● Exercise goal: Needed from the data below: every line from the one with "to [1025 486]" up to and including the one with "[778 642] x1.73", repeated exactly and with nothing else.

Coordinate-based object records
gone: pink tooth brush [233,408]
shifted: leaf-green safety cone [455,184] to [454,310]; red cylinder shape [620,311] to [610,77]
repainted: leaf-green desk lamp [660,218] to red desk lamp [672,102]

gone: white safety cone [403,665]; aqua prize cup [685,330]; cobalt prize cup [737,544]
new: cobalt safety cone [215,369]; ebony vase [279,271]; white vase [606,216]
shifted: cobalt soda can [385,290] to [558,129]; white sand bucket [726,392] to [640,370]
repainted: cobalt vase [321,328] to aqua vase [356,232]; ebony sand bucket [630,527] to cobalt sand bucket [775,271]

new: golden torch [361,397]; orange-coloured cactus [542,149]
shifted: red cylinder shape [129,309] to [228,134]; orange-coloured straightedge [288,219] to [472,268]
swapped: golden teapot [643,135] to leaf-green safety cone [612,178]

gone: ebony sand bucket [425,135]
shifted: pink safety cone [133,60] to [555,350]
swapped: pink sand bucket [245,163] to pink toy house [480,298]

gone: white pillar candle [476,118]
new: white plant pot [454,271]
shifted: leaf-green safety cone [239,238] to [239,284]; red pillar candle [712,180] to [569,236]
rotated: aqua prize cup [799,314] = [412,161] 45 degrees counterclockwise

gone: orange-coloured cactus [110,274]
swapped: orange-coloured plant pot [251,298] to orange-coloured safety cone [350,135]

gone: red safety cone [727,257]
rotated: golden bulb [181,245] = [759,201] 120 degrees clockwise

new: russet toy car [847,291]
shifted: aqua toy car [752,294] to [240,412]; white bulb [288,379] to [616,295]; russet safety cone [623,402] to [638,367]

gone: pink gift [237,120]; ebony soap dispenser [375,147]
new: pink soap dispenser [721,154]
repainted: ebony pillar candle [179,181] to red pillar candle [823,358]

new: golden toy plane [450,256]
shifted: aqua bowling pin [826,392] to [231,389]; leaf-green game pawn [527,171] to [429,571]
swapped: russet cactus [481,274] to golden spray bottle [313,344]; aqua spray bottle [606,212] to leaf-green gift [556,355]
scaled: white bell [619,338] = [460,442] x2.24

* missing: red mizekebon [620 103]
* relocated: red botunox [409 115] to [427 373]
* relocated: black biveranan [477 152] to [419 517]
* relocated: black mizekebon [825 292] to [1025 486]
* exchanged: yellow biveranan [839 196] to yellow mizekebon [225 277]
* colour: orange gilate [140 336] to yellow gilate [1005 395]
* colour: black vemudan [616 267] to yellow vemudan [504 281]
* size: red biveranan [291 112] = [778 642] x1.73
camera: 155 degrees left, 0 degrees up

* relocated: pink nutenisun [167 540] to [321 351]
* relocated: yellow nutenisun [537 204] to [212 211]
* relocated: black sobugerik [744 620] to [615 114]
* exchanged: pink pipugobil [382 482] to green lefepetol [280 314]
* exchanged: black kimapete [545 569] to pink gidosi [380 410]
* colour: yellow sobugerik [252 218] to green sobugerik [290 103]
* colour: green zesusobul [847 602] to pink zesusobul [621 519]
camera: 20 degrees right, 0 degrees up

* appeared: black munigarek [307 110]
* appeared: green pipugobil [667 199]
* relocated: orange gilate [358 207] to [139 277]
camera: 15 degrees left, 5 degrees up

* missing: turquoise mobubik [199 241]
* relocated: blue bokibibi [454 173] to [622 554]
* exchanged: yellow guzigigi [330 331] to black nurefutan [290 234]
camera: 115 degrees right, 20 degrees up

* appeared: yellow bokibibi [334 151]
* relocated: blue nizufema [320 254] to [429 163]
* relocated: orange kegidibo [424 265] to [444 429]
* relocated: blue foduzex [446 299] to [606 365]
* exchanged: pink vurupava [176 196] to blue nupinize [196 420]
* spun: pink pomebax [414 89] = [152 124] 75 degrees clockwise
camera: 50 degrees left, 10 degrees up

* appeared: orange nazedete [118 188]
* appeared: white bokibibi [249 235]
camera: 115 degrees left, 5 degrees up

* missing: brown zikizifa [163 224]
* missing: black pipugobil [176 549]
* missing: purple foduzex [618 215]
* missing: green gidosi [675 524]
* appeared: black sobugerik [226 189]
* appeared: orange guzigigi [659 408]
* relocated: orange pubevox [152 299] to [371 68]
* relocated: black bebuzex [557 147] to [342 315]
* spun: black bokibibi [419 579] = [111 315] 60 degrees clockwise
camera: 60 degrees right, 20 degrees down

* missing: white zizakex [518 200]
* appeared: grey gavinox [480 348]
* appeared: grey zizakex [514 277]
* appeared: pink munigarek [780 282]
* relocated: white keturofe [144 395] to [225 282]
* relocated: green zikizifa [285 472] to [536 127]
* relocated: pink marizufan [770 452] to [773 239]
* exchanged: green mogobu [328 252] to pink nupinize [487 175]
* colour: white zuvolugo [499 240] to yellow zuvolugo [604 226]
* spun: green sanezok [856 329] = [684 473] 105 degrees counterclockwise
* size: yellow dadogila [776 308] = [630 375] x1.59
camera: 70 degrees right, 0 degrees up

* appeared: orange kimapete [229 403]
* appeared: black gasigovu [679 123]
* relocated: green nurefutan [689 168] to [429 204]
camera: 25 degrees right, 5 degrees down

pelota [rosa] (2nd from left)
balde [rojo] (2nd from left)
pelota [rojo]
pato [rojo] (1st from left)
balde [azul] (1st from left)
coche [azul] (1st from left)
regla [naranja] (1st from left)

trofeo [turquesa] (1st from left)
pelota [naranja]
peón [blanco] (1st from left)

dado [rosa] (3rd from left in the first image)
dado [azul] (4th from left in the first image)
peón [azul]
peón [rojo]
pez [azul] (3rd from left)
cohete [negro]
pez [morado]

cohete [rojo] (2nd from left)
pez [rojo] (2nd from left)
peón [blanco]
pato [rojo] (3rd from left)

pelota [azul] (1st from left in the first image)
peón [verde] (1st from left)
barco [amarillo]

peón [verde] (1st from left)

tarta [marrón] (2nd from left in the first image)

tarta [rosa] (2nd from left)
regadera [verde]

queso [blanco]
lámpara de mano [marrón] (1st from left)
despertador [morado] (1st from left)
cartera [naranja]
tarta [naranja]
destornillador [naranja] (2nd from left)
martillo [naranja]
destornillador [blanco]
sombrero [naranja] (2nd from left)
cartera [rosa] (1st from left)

● Response box:
* relocated: black mizekebon [825 292] to [1025 486]
* exchanged: yellow biveranan [839 196] to yellow mizekebon [225 277]
* colour: orange gilate [140 336] to yellow gilate [1005 395]
* colour: black vemudan [616 267] to yellow vemudan [504 281]
* size: red biveranan [291 112] = [778 642] x1.73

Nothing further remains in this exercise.